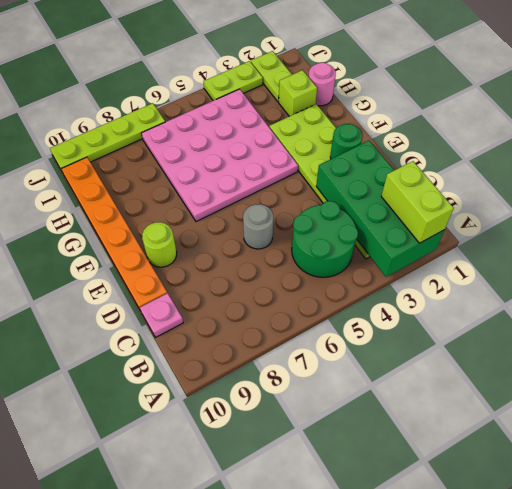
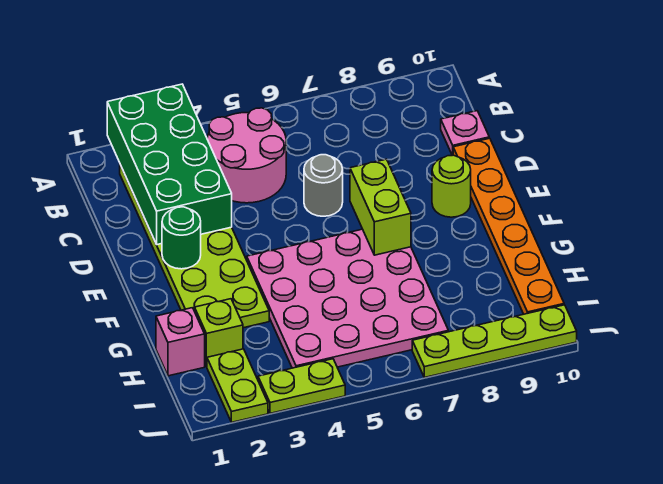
lime brick A2:B2 level 3 -> lime brick E7:F7 level 2
green round brick B4:C5 level 1 -> pink round brick B4:C5 level 1
pink round brick H1 level 1 -> pink brick H1 level 1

######

◆ PROBLEM REQUIREMENTS: How many lines of the data include the word "round"? Reply with the number and nothing else.

◆ EXERCISE RESULT: 2